**Exercise requirements:** Write out every record below exactly as given. Leave the pictures out.

--- START ---

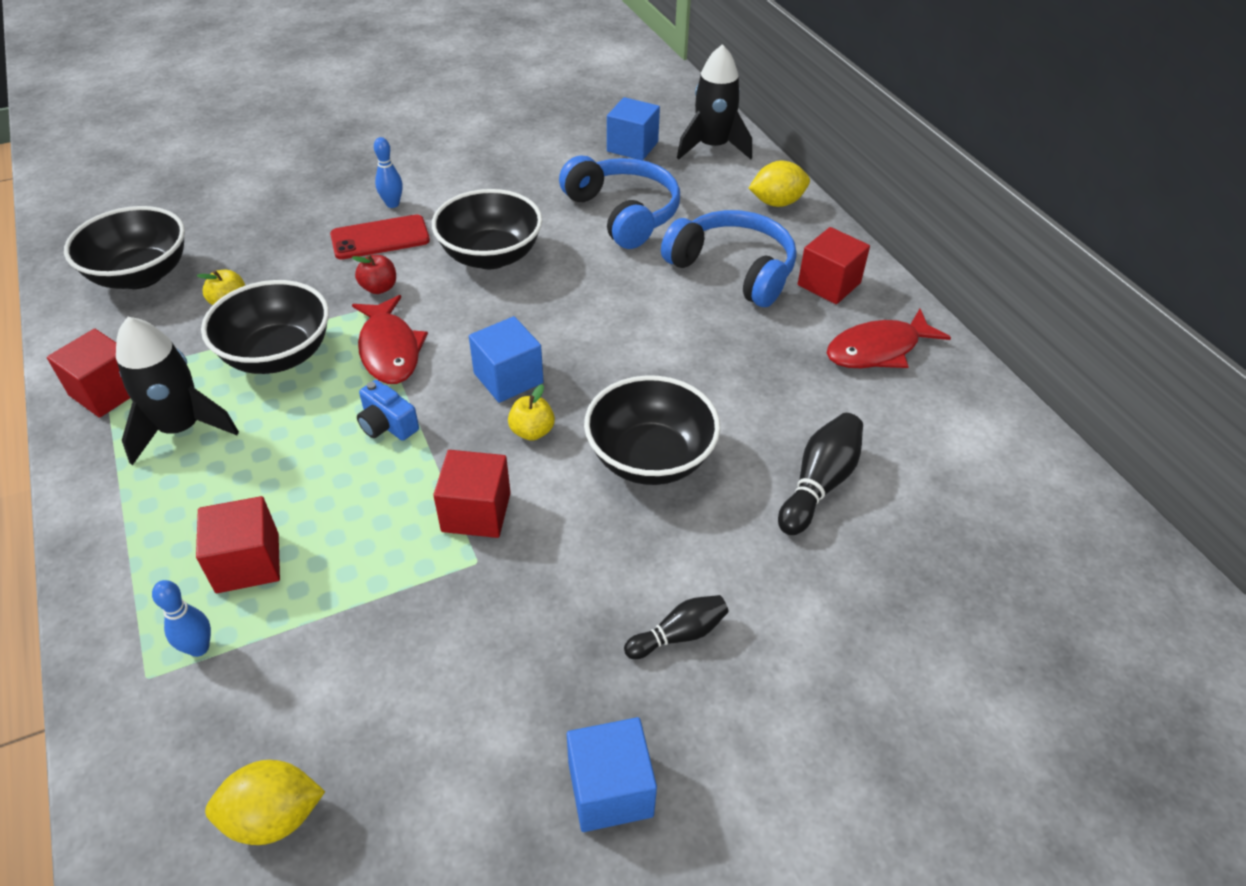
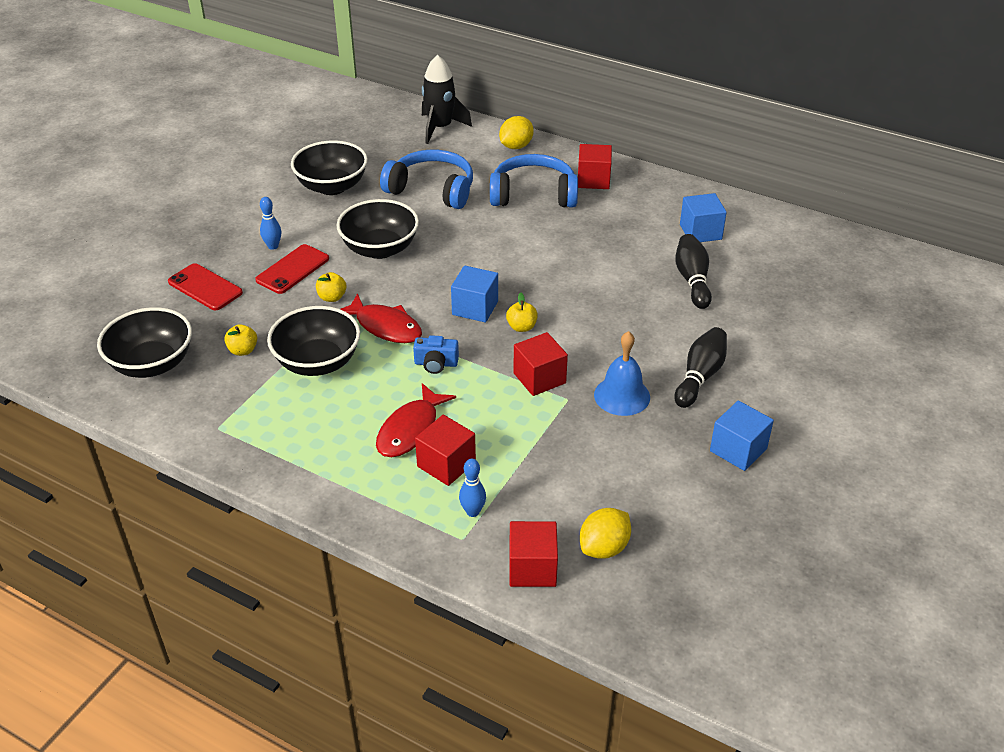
camera: 35 degrees left, 5 degrees down
(107, 392) = (232, 434): red cube -> red cube (532, 568)
(181, 428) = (312, 427): black rocket -> none
(281, 218) = (205, 287): none -> red phone
(379, 288) = (332, 297): red apple -> yellow apple
(546, 599) = (622, 396): none -> blue bell
(632, 146) = (389, 147): blue cube -> blue cube (700, 232)
(650, 458) = (598, 309): black bowl -> black bowl (332, 186)
(679, 635) = (700, 376): black bowling pin -> black bowling pin, size x1.53
(878, 350) = (654, 203): red fish -> red fish (411, 430)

--- END ---

**Solved problem:**
camera: 35 degrees left, 5 degrees down
(107, 392) = (232, 434): red cube -> red cube (532, 568)
(181, 428) = (312, 427): black rocket -> none
(281, 218) = (205, 287): none -> red phone
(379, 288) = (332, 297): red apple -> yellow apple
(546, 599) = (622, 396): none -> blue bell
(632, 146) = (389, 147): blue cube -> blue cube (700, 232)
(650, 458) = (598, 309): black bowl -> black bowl (332, 186)
(679, 635) = (700, 376): black bowling pin -> black bowling pin, size x1.53
(878, 350) = (654, 203): red fish -> red fish (411, 430)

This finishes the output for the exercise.